Start of RECORDS FOR THE TASK

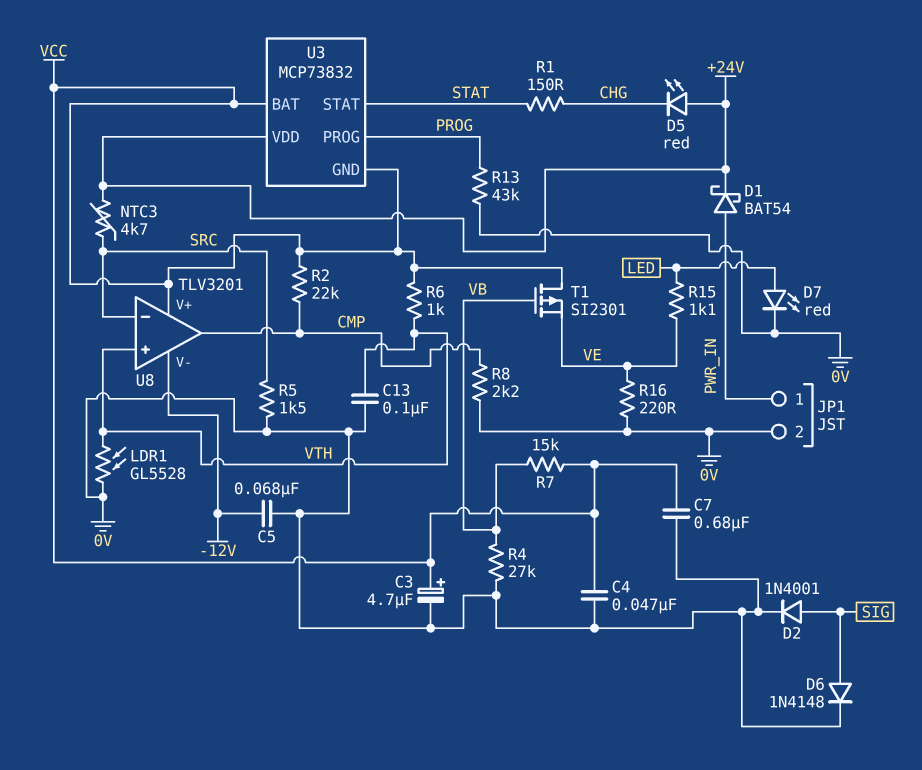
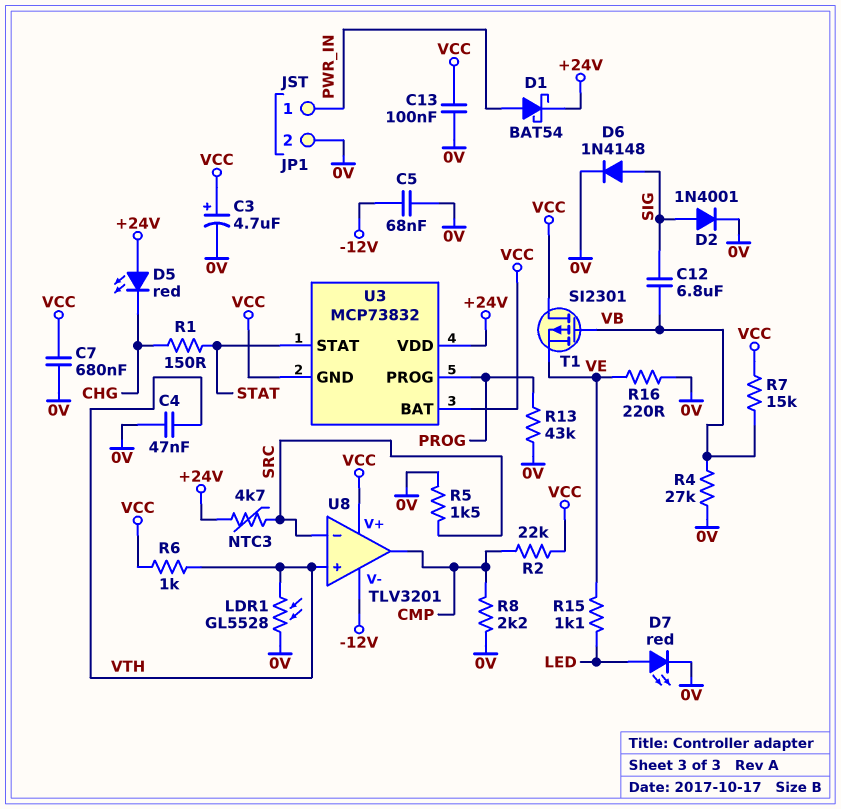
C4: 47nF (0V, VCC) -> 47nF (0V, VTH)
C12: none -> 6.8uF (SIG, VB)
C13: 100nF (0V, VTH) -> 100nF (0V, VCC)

End of RECORDS FOR THE TASK
Start of RECORDS FOR THE TASK

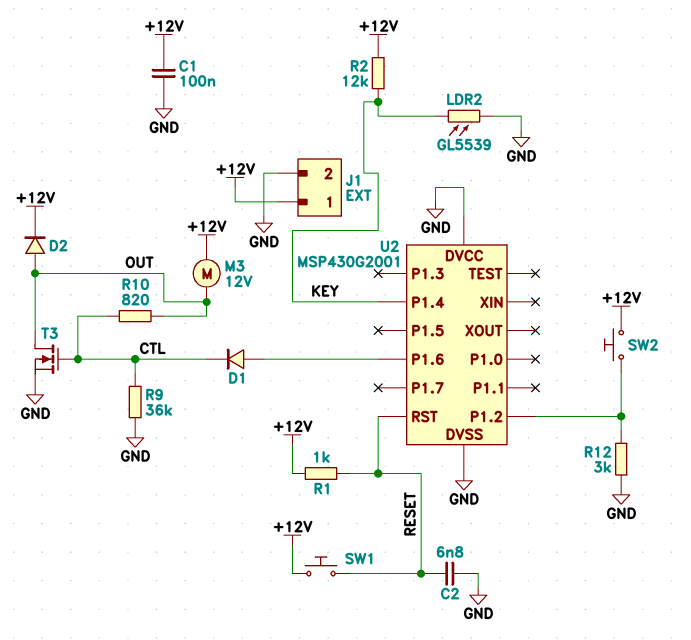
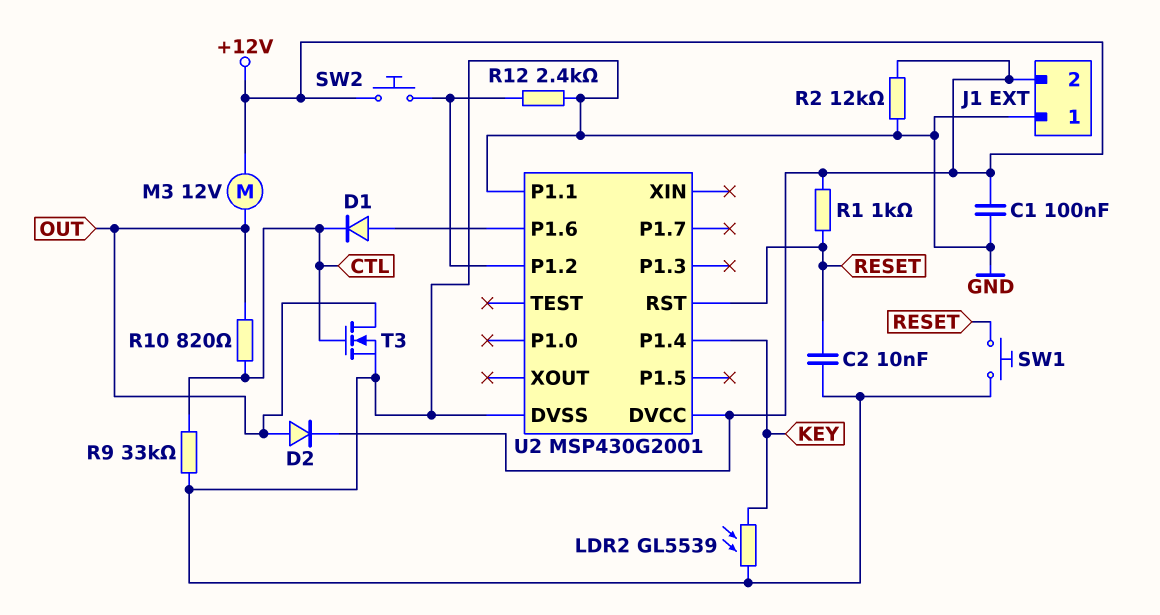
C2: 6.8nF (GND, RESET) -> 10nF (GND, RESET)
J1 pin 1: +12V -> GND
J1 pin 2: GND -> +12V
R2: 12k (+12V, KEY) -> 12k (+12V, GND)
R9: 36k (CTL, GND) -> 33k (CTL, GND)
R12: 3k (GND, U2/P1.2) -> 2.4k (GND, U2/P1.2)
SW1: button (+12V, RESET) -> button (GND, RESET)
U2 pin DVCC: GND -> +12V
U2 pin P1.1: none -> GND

End of RECORDS FOR THE TASK

PROBLEM DESCRIPTION: Would you print exactly and only the lines of the material above that run from the line with "R9: 36k (CTL, GND) -> 33k (CTL, GND)" through the line with "U2 pin P1.1: none -> GND", both included?

EXERCISE RESPONSE:
R9: 36k (CTL, GND) -> 33k (CTL, GND)
R12: 3k (GND, U2/P1.2) -> 2.4k (GND, U2/P1.2)
SW1: button (+12V, RESET) -> button (GND, RESET)
U2 pin DVCC: GND -> +12V
U2 pin P1.1: none -> GND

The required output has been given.